(Edited layout image data)
▶

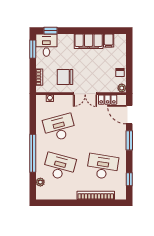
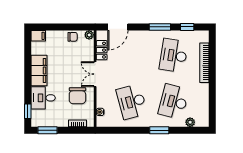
filing cabinet: (109, 40) -> (38, 36), moved
desk: (46, 45) -> (43, 98), moved
double door: (85, 94) -> (95, 74), swing flipped
window: (129, 140) -> (160, 27), moved
window: (33, 153) -> (159, 130), width x0.47

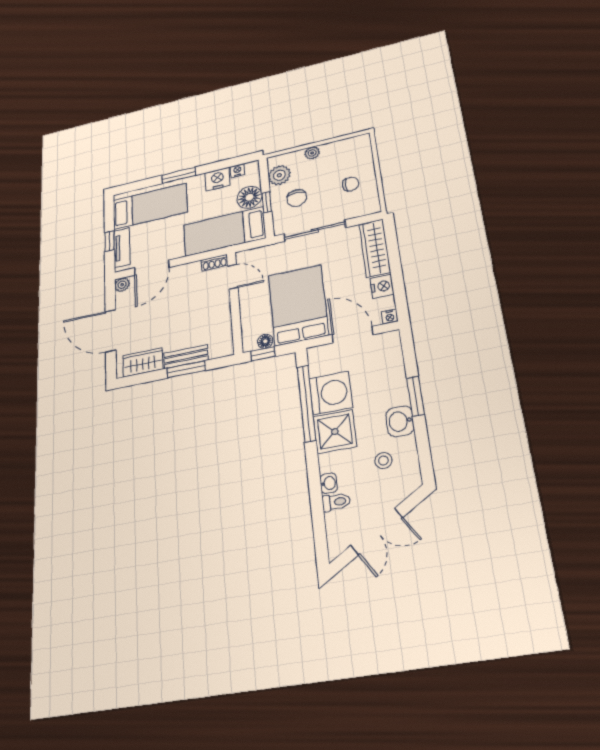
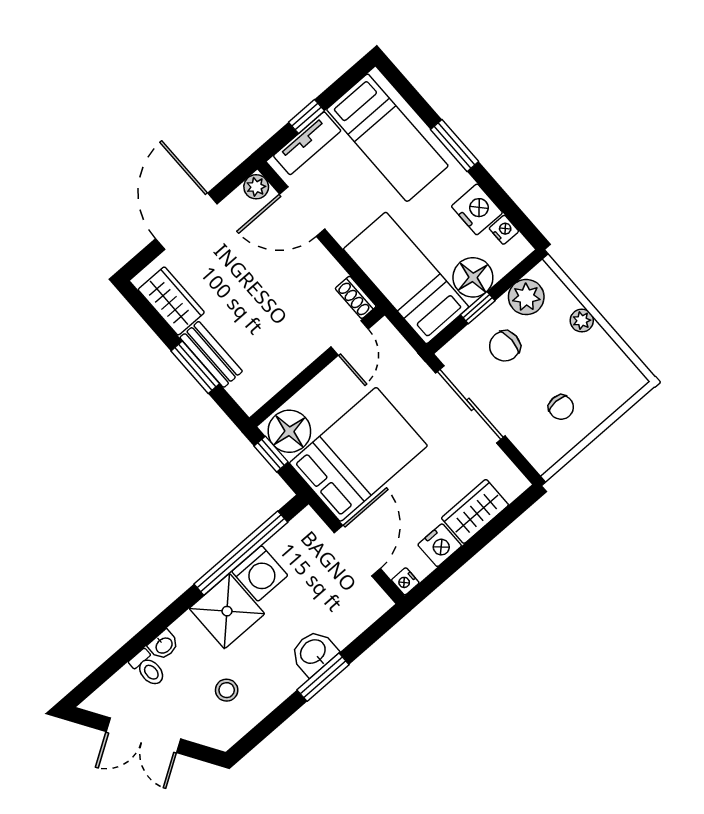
wardrobe: (375, 248) -> (475, 511), width x0.67
floor lamp: (265, 341) -> (289, 431), width x1.89, depth x1.89
washing machine: (331, 393) -> (260, 573), width x0.73, depth x0.73
washbasin: (400, 421) -> (313, 652), moved

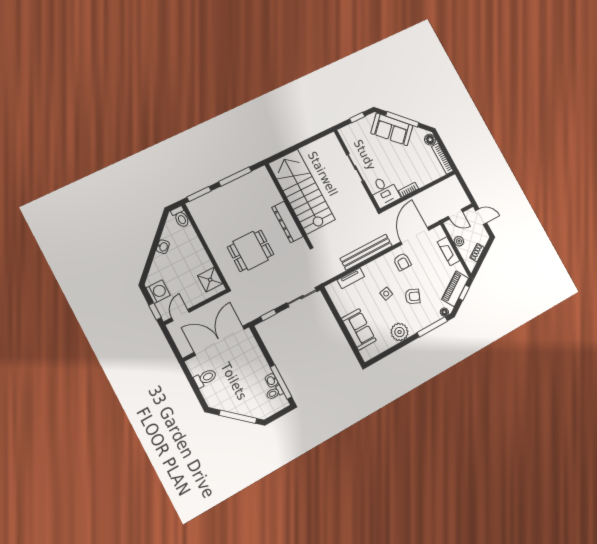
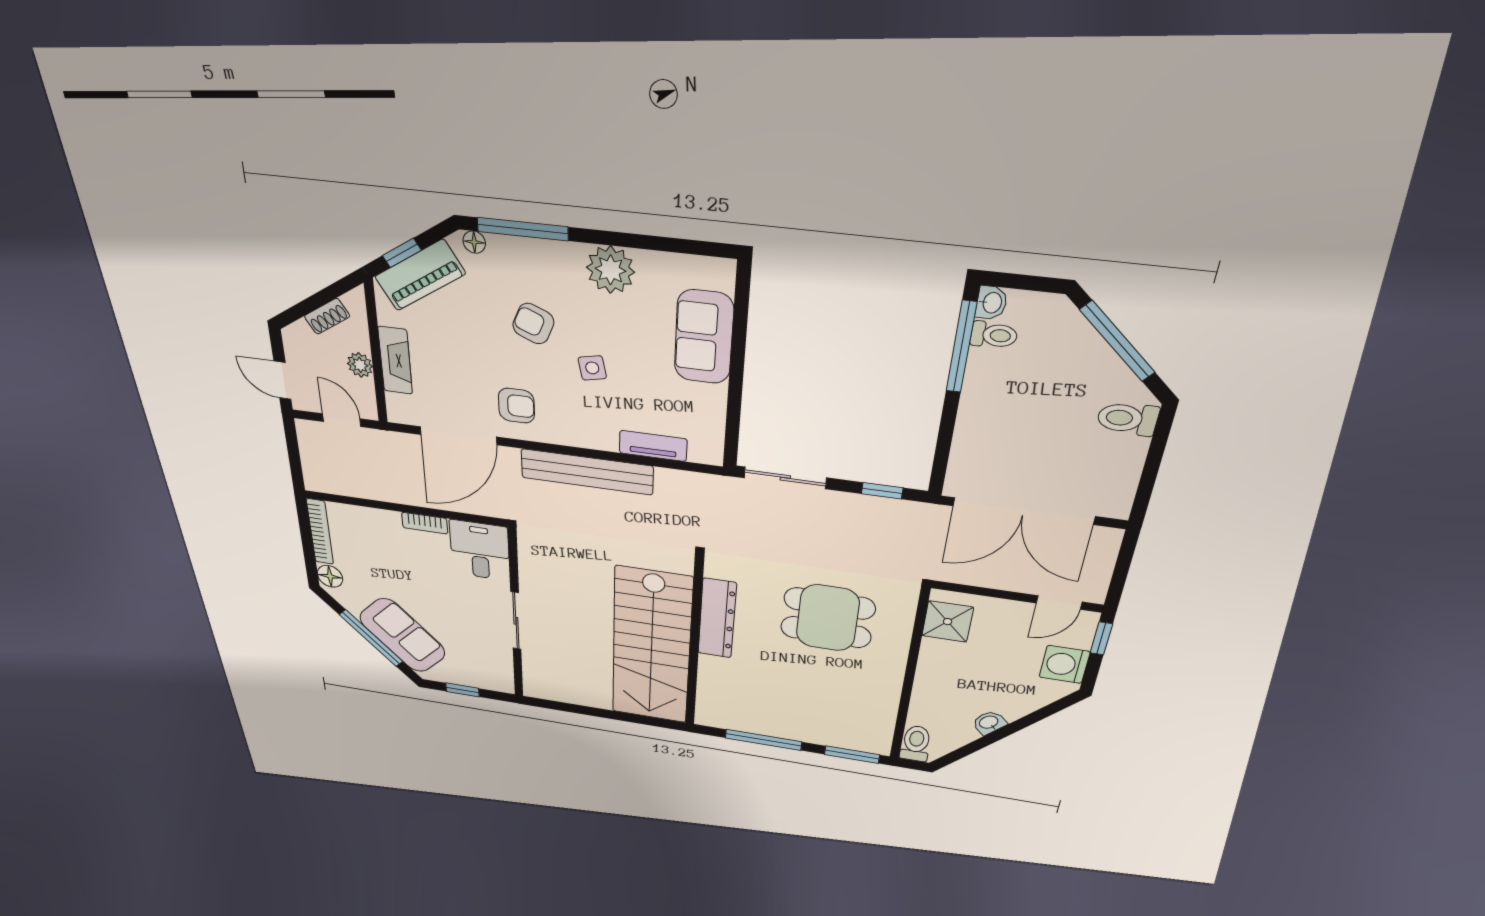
armchair: (402, 262) -> (516, 406), turned 90
toilet: (205, 378) -> (1128, 419), moved
washbasin: (271, 380) -> (991, 303), moved

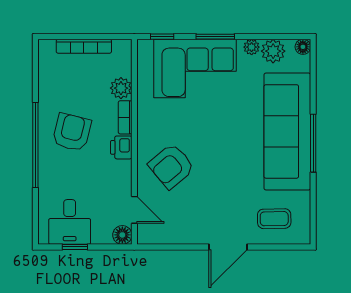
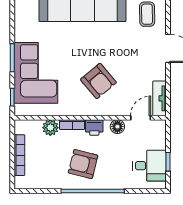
plant: (252, 47) -> (20, 31), removed
plant: (273, 51) -> (23, 15), removed
armchair: (171, 166) -> (98, 81), moved
floor lamp: (122, 235) -> (117, 127), moved
tv unit: (160, 235) -> (159, 98), added

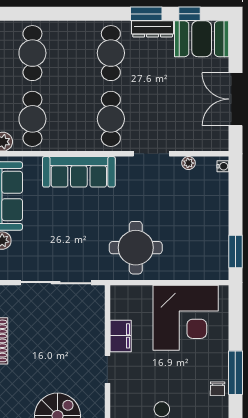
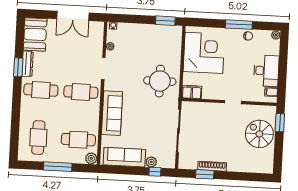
window: (190, 14) -> (20, 41), removed
cafe table: (32, 53) -> (38, 138), turned 90
filing cabinet: (121, 336) -> (192, 92), moved

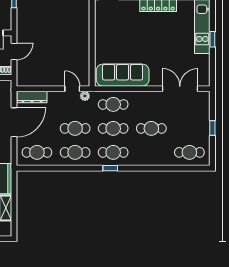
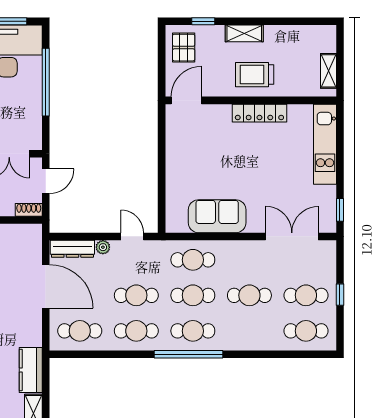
window: (212, 39) -> (340, 210), moved
sofa: (123, 75) -> (217, 216), width x0.73
plant: (85, 96) -> (103, 247), moved
door: (14, 122) -> (46, 286), hinge flipped
cafe table: (189, 128) -> (306, 295), added
window: (110, 168) -> (188, 354), width x3.17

◀

REQUIREMENT:
Please retype the entries above word for word, but only from the line containing "floor lamp: (122, 235) -> (117, 127), moved" through the last line, and without the pictures.

FINISHED TASK:
floor lamp: (122, 235) -> (117, 127), moved
tv unit: (160, 235) -> (159, 98), added

window: (190, 14) -> (20, 41), removed
cafe table: (32, 53) -> (38, 138), turned 90
filing cabinet: (121, 336) -> (192, 92), moved

window: (212, 39) -> (340, 210), moved
sofa: (123, 75) -> (217, 216), width x0.73
plant: (85, 96) -> (103, 247), moved
door: (14, 122) -> (46, 286), hinge flipped
cafe table: (189, 128) -> (306, 295), added
window: (110, 168) -> (188, 354), width x3.17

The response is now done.